▸ **Task instructions**
Read the records and write them out again exactly.

● ● ● ● ●

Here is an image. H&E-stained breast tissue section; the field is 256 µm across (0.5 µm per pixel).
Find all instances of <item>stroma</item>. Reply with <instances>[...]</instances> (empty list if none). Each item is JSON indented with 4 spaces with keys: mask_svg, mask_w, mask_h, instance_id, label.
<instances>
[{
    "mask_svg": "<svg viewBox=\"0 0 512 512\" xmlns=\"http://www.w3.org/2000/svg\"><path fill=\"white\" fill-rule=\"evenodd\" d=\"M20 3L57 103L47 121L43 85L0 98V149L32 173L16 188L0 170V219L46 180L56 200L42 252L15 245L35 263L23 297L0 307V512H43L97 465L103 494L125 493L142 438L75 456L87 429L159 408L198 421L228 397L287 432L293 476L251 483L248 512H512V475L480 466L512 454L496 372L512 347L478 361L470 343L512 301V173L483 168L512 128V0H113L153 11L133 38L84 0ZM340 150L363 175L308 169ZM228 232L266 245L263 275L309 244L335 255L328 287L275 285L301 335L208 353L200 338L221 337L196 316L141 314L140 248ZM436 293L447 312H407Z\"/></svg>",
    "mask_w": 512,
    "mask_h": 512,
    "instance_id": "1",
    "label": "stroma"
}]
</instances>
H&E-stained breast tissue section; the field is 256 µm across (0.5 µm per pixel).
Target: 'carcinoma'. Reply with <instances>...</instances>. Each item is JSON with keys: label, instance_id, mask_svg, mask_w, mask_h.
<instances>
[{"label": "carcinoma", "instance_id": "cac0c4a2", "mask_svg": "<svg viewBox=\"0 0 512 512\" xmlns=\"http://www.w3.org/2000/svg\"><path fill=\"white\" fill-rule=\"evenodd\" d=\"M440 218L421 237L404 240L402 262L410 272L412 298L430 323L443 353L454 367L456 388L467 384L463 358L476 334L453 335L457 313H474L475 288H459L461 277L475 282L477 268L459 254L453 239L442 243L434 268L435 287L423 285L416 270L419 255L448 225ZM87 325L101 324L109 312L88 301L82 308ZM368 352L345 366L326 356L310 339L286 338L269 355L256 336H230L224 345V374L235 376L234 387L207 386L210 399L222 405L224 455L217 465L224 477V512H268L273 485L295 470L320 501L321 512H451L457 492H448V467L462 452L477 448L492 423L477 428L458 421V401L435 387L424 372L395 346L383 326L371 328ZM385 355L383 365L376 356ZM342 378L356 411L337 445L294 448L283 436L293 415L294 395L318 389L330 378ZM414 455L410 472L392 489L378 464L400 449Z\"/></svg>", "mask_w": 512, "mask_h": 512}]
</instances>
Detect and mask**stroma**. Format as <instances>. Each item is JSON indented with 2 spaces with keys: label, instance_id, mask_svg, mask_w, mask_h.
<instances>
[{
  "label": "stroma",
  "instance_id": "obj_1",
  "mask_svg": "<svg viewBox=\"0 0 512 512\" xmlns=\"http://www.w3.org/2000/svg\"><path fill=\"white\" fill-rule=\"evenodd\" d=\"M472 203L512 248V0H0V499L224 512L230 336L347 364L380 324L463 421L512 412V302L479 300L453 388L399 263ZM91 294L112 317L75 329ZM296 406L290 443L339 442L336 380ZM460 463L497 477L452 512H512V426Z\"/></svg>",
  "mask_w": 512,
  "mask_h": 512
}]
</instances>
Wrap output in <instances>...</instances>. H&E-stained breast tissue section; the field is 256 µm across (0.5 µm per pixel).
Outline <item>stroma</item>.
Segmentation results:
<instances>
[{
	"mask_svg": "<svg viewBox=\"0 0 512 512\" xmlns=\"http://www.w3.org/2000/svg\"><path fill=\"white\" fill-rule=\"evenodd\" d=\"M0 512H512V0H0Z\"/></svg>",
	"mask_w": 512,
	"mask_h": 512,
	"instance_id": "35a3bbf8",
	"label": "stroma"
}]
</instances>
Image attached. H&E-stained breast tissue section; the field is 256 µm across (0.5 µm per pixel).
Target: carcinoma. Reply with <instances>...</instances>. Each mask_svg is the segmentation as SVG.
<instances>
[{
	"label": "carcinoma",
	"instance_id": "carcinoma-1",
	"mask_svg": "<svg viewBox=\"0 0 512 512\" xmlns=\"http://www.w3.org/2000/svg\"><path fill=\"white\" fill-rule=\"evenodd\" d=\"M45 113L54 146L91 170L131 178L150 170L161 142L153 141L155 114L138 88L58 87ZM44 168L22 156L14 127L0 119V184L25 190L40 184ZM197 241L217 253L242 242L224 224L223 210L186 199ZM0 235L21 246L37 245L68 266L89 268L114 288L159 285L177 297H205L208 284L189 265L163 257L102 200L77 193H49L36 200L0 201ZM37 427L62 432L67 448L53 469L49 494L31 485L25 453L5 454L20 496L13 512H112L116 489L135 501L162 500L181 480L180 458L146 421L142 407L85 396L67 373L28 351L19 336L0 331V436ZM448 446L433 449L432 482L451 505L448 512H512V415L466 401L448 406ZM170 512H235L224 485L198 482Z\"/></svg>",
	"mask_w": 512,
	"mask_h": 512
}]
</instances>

● ● ● ● ●

▸ **The answer**
Here is an image. H&E-stained breast tissue section; the field is 256 µm across (0.5 µm per pixel).
Find all instances of <item>stroma</item>. Reply with <instances>[...]</instances> (empty list if none). Each item is JSON indented with 4 spaces with keys: mask_svg, mask_w, mask_h, instance_id, label.
<instances>
[{
    "mask_svg": "<svg viewBox=\"0 0 512 512\" xmlns=\"http://www.w3.org/2000/svg\"><path fill=\"white\" fill-rule=\"evenodd\" d=\"M20 3L57 103L47 121L43 85L0 98V149L32 173L16 188L0 170V219L46 180L56 200L42 252L15 245L35 263L23 297L0 307V512H43L97 465L103 494L125 493L142 438L75 456L87 429L159 408L198 421L228 397L287 432L293 476L251 483L248 512H512V475L480 466L512 454L496 372L512 347L478 361L470 343L512 301V173L483 168L512 128V0H113L153 11L133 38L84 0ZM340 150L363 175L308 169ZM228 232L266 245L263 275L309 244L335 255L328 287L275 285L301 335L208 353L200 338L221 337L196 316L141 314L140 248ZM436 293L447 312H407Z\"/></svg>",
    "mask_w": 512,
    "mask_h": 512,
    "instance_id": "1",
    "label": "stroma"
}]
</instances>
H&E-stained breast tissue section; the field is 256 µm across (0.5 µm per pixel).
Target: 'carcinoma'. Reply with <instances>...</instances>. Each item is JSON with keys: label, instance_id, mask_svg, mask_w, mask_h.
<instances>
[{"label": "carcinoma", "instance_id": "cac0c4a2", "mask_svg": "<svg viewBox=\"0 0 512 512\" xmlns=\"http://www.w3.org/2000/svg\"><path fill=\"white\" fill-rule=\"evenodd\" d=\"M440 218L421 237L404 240L402 262L410 272L412 298L430 323L443 353L454 367L456 388L467 384L463 358L476 334L453 335L457 313H474L475 288H459L461 277L475 282L477 268L459 254L453 239L442 243L434 268L435 287L423 285L416 270L419 255L448 225ZM87 325L101 324L109 312L88 301L82 308ZM368 352L345 366L326 356L310 339L286 338L269 355L256 336H230L224 345V374L235 376L234 387L207 386L210 399L222 405L224 455L217 465L224 477V512H268L273 485L295 470L320 501L321 512H451L457 492H448V467L462 452L477 448L492 423L477 428L458 421V401L435 387L424 372L395 346L383 326L371 328ZM385 355L383 365L376 356ZM342 378L356 411L337 445L294 448L283 436L293 415L294 395L318 389L330 378ZM414 455L410 472L392 489L378 464L400 449Z\"/></svg>", "mask_w": 512, "mask_h": 512}]
</instances>
Detect and mask**stroma**. Format as <instances>. Each item is JSON indented with 2 spaces with keys: label, instance_id, mask_svg, mask_w, mask_h.
<instances>
[{
  "label": "stroma",
  "instance_id": "obj_1",
  "mask_svg": "<svg viewBox=\"0 0 512 512\" xmlns=\"http://www.w3.org/2000/svg\"><path fill=\"white\" fill-rule=\"evenodd\" d=\"M472 203L512 248V0H0V499L224 512L230 336L347 364L380 324L463 421L512 412V302L479 300L453 388L399 263ZM91 294L112 317L75 329ZM296 406L290 443L339 442L336 380ZM460 463L497 477L452 512H512V426Z\"/></svg>",
  "mask_w": 512,
  "mask_h": 512
}]
</instances>
Wrap output in <instances>...</instances>. H&E-stained breast tissue section; the field is 256 µm across (0.5 µm per pixel).
Outline <item>stroma</item>.
Segmentation results:
<instances>
[{
	"mask_svg": "<svg viewBox=\"0 0 512 512\" xmlns=\"http://www.w3.org/2000/svg\"><path fill=\"white\" fill-rule=\"evenodd\" d=\"M0 512H512V0H0Z\"/></svg>",
	"mask_w": 512,
	"mask_h": 512,
	"instance_id": "35a3bbf8",
	"label": "stroma"
}]
</instances>
Image attached. H&E-stained breast tissue section; the field is 256 µm across (0.5 µm per pixel).
Target: carcinoma. Reply with <instances>...</instances>. Each mask_svg is the segmentation as SVG.
<instances>
[{
	"label": "carcinoma",
	"instance_id": "carcinoma-1",
	"mask_svg": "<svg viewBox=\"0 0 512 512\" xmlns=\"http://www.w3.org/2000/svg\"><path fill=\"white\" fill-rule=\"evenodd\" d=\"M45 113L54 146L91 170L131 178L150 170L161 142L153 141L155 114L138 88L58 87ZM44 168L22 156L14 127L0 119V184L25 190L40 184ZM197 241L217 253L242 242L224 224L223 210L186 199ZM0 235L21 246L37 245L68 266L89 268L114 288L159 285L177 297H205L208 284L189 265L163 257L102 200L77 193H49L36 200L0 201ZM37 427L62 432L67 448L53 469L49 494L31 485L25 453L5 454L20 496L13 512H112L116 489L135 501L162 500L181 480L180 458L146 421L142 407L85 396L67 373L28 351L19 336L0 331V436ZM448 446L433 449L432 482L451 505L448 512H512V415L466 401L448 406ZM170 512H235L224 485L198 482Z\"/></svg>",
	"mask_w": 512,
	"mask_h": 512
}]
</instances>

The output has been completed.